- Required action -
Retype every line of the data below, starting with the first and ending with the line that contains "R9: none -> 560k (W2, W6)", but leave out the pictures.

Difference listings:
* * * * * * *

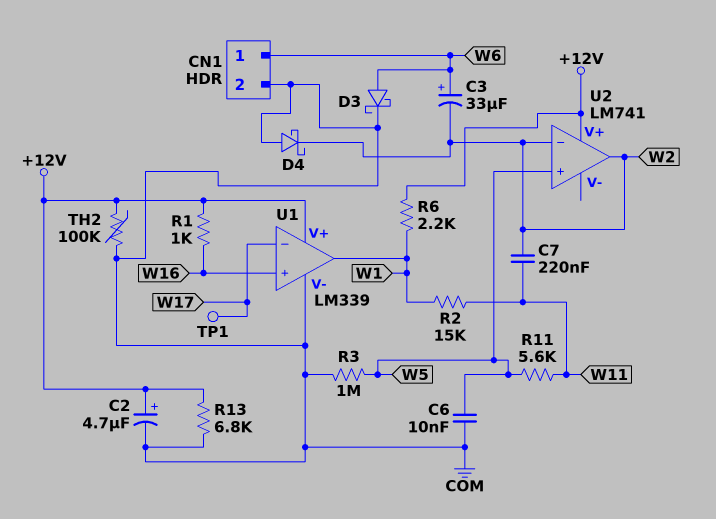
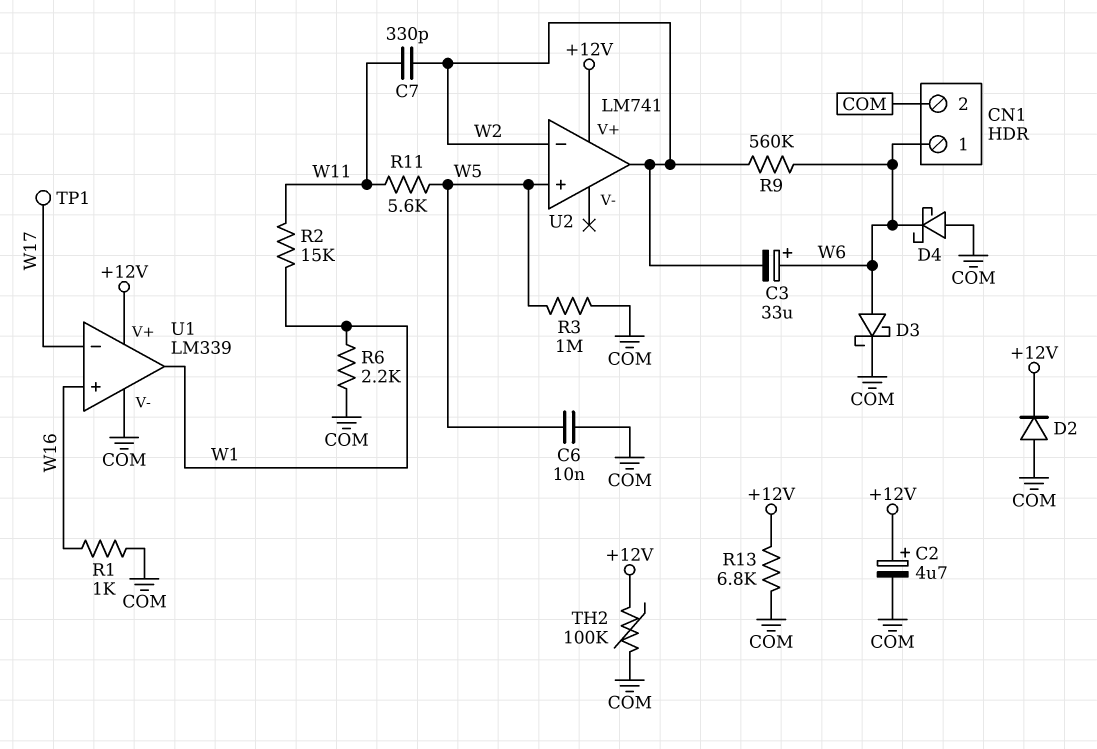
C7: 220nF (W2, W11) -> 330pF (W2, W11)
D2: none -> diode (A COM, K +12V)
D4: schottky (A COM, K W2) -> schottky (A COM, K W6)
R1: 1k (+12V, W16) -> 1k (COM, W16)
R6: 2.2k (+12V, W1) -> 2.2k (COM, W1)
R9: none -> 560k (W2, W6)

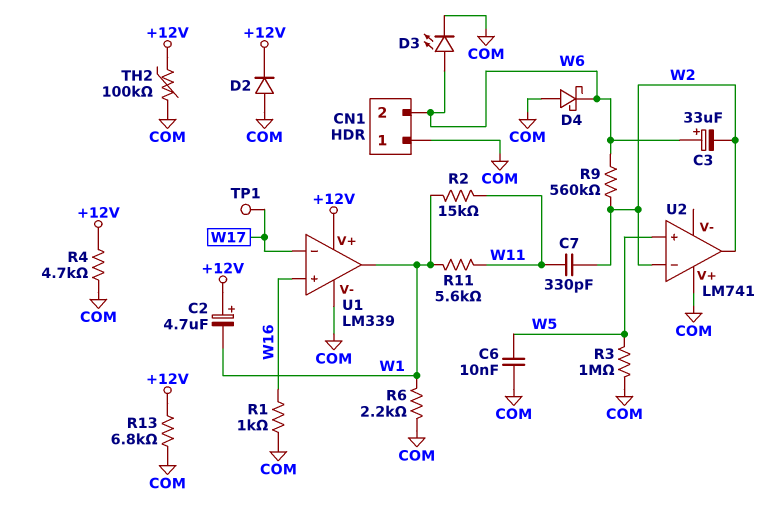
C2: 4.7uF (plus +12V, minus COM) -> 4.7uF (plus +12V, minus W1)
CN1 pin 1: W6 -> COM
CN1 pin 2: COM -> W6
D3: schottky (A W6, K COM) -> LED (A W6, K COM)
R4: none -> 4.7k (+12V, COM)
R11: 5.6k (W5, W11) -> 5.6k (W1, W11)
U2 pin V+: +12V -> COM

* * * * * * *

- Answer section -
C7: 220nF (W2, W11) -> 330pF (W2, W11)
D2: none -> diode (A COM, K +12V)
D4: schottky (A COM, K W2) -> schottky (A COM, K W6)
R1: 1k (+12V, W16) -> 1k (COM, W16)
R6: 2.2k (+12V, W1) -> 2.2k (COM, W1)
R9: none -> 560k (W2, W6)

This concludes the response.